(Stored entries)
※
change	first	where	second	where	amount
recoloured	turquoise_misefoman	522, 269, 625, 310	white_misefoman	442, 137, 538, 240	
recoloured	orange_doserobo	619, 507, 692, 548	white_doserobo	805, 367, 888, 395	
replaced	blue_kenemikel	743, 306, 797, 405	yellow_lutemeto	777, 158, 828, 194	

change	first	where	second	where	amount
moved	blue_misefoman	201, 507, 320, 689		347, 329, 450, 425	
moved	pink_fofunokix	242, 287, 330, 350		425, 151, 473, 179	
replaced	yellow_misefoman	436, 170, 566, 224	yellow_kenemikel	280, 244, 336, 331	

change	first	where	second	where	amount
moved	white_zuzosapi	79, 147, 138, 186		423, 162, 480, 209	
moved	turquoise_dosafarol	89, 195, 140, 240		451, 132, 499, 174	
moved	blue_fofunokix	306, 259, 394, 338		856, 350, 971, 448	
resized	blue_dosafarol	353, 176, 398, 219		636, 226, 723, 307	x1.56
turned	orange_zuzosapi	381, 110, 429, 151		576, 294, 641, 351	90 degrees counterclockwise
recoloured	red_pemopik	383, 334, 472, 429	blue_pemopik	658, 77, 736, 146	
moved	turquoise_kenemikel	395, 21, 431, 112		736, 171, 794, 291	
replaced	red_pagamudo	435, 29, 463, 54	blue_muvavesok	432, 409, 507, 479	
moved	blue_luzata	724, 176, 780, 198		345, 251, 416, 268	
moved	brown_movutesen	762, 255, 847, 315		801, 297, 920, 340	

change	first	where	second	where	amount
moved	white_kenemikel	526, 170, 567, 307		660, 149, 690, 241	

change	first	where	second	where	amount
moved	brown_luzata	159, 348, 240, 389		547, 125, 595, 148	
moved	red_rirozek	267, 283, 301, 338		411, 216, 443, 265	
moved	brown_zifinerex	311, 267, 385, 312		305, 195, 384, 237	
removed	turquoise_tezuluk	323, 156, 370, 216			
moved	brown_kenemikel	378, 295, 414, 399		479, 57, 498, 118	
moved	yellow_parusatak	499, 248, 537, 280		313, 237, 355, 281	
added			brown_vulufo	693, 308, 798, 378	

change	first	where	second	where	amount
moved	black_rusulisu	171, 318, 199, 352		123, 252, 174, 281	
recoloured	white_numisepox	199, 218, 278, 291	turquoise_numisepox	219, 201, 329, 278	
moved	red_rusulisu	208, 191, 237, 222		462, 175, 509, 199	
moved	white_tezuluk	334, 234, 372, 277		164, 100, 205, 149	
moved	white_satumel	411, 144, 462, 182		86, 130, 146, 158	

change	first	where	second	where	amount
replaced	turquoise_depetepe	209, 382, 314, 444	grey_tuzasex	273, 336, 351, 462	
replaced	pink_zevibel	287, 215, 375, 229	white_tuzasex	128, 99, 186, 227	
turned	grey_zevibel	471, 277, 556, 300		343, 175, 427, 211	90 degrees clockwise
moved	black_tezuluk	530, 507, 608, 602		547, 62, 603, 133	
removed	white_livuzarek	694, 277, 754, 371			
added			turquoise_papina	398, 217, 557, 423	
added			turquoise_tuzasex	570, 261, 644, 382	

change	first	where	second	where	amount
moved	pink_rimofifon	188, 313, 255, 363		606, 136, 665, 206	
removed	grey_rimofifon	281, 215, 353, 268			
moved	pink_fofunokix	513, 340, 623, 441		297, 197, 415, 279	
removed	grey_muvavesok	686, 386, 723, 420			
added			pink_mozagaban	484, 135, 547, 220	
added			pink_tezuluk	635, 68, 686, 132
※
### [EXERCISE AIM]
Return a word-for-word copy of the lines above from the one holding "137, 538, 240" through the one holding "367, 888, 395", with both of them included and nothing besides.

### [EXERCISE RESPONSE]
recoloured	turquoise_misefoman	522, 269, 625, 310	white_misefoman	442, 137, 538, 240	
recoloured	orange_doserobo	619, 507, 692, 548	white_doserobo	805, 367, 888, 395	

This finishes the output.